__SUPPLIED RECORDS__.
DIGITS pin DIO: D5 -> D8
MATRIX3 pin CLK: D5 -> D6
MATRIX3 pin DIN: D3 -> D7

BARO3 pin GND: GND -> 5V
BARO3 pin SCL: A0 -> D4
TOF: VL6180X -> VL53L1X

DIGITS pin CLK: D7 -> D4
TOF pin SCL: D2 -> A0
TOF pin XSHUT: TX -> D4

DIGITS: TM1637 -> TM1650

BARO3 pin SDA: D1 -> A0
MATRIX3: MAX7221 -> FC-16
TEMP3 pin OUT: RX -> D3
--
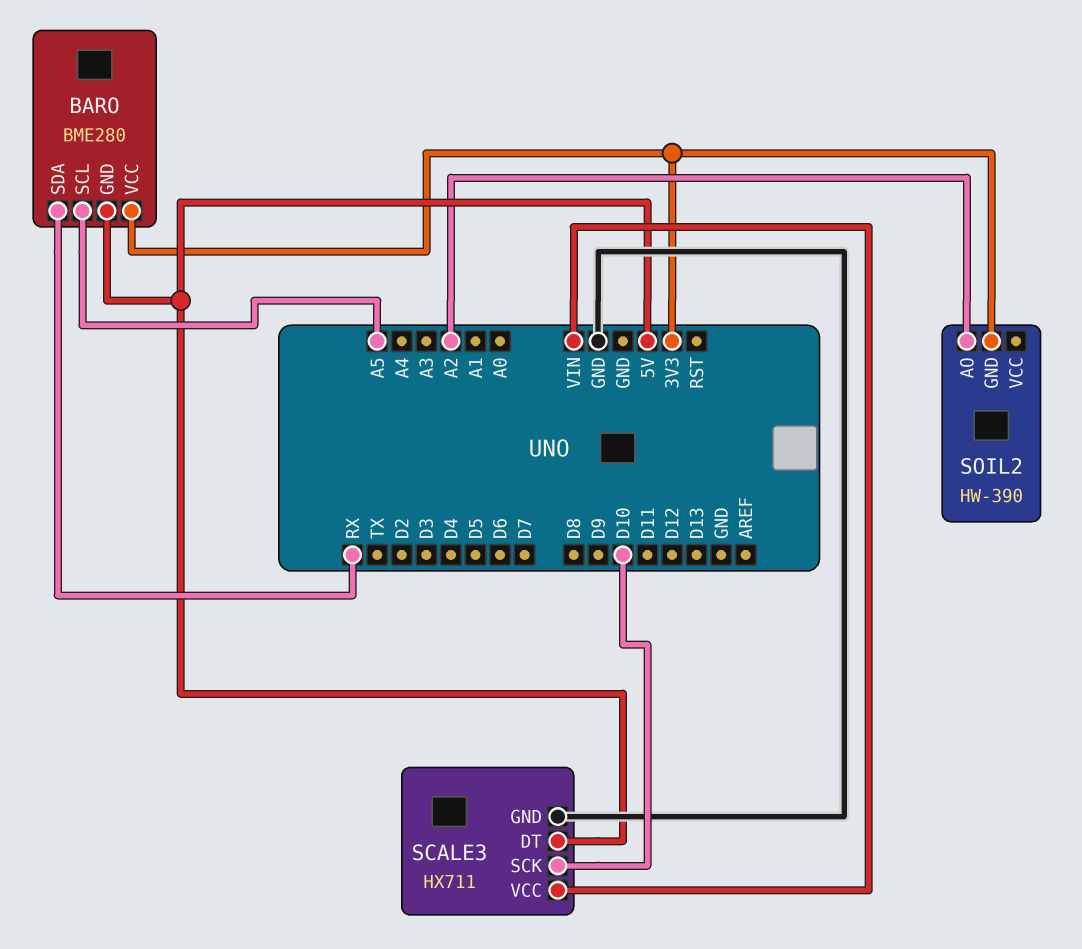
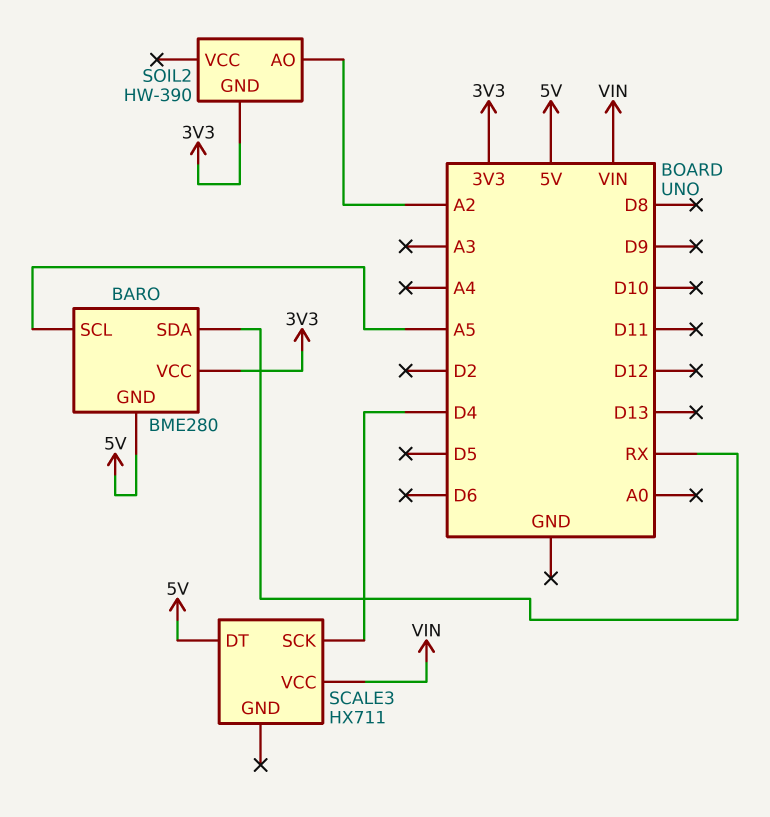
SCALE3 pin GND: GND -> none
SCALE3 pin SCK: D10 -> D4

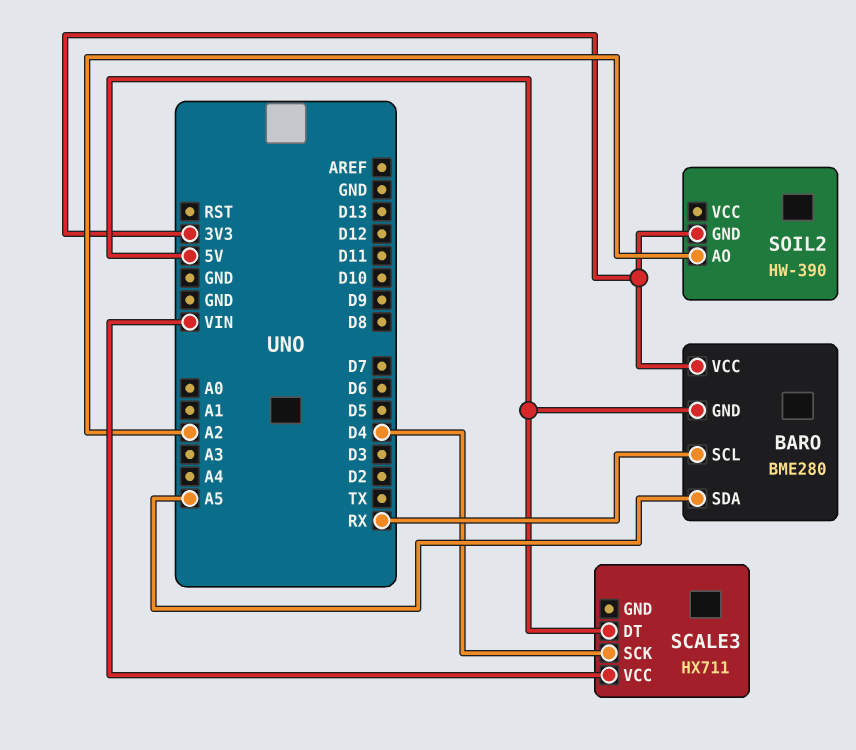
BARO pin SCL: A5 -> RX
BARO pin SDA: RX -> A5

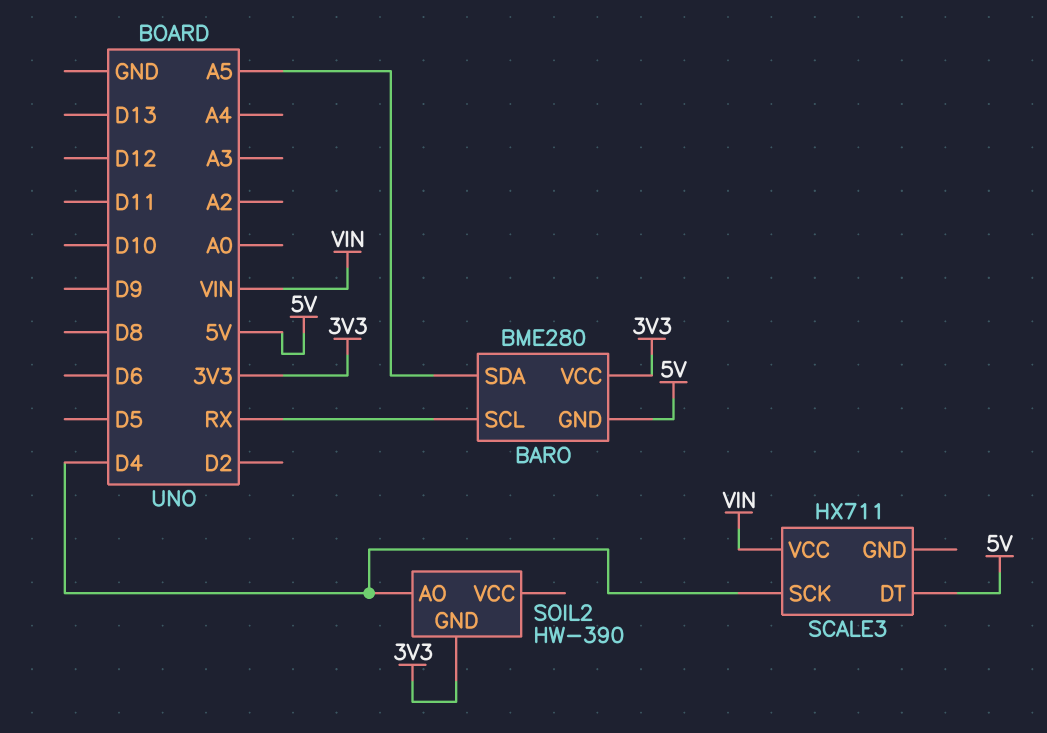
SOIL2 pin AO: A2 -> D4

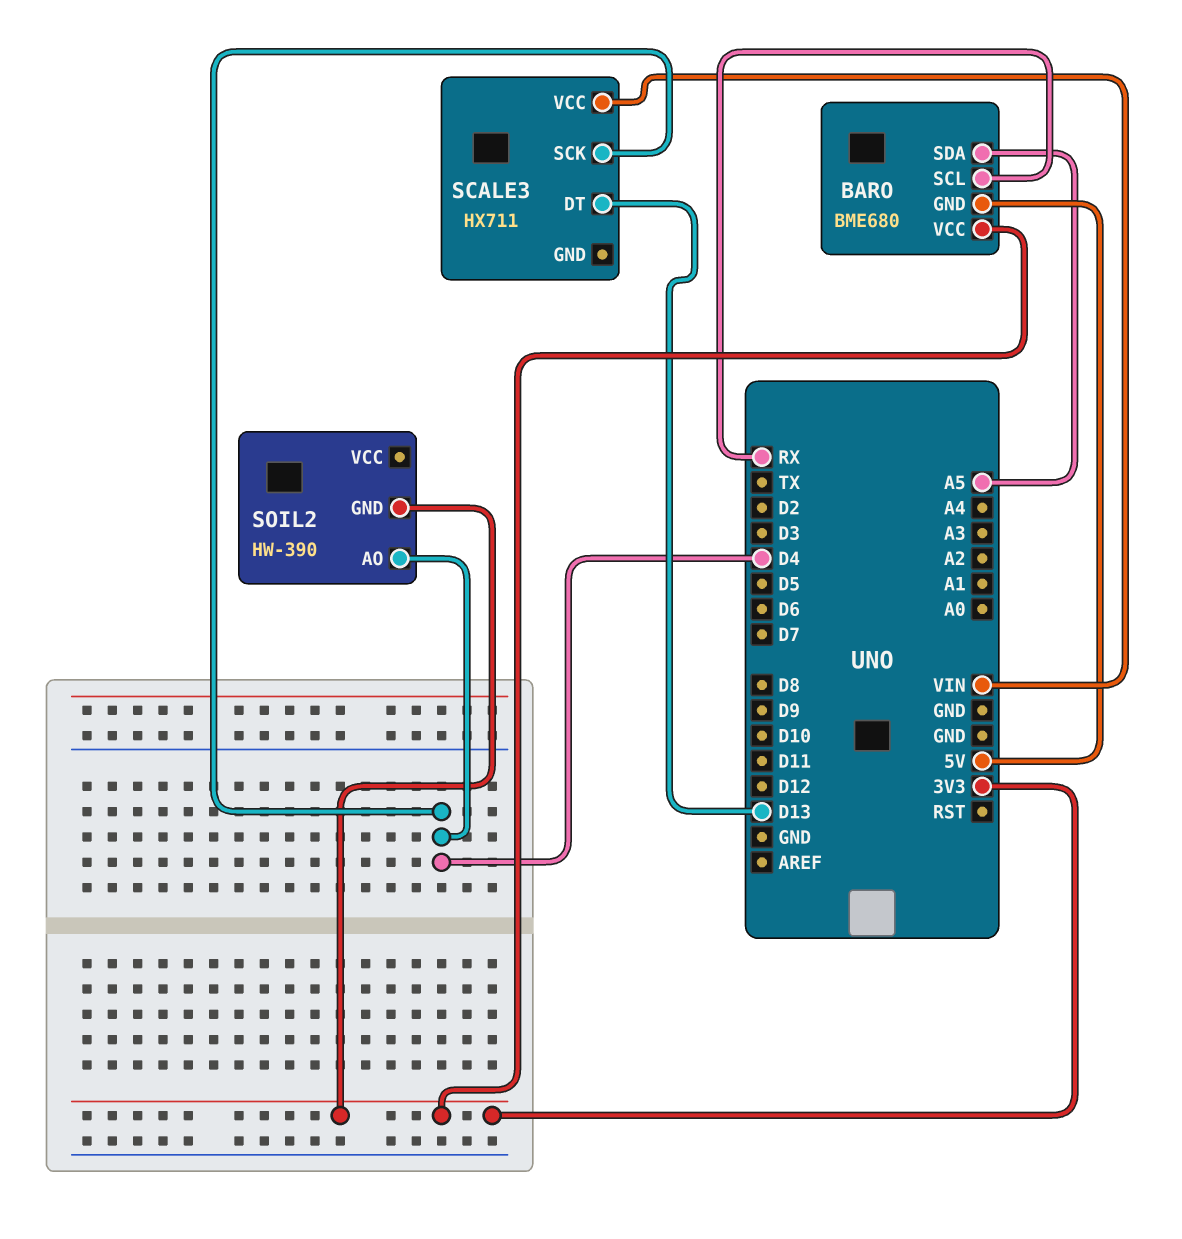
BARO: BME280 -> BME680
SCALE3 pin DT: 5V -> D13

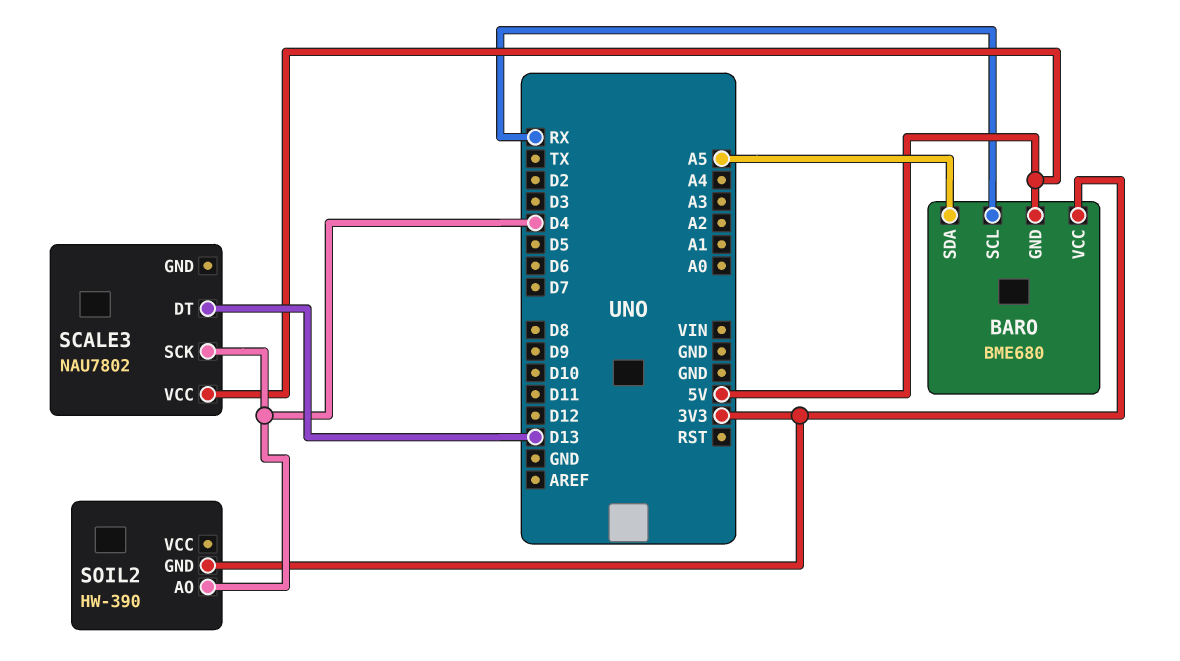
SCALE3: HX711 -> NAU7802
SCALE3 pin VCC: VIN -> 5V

__WHAT IS NEEDED__.
An exact, complete copy of the lines above from the one with "BARO3 pin GND: GND -> 5V" through the one with "TEMP3 pin OUT: RX -> D3" is the whole answer.

__FINISHED TASK__.
BARO3 pin GND: GND -> 5V
BARO3 pin SCL: A0 -> D4
TOF: VL6180X -> VL53L1X

DIGITS pin CLK: D7 -> D4
TOF pin SCL: D2 -> A0
TOF pin XSHUT: TX -> D4

DIGITS: TM1637 -> TM1650

BARO3 pin SDA: D1 -> A0
MATRIX3: MAX7221 -> FC-16
TEMP3 pin OUT: RX -> D3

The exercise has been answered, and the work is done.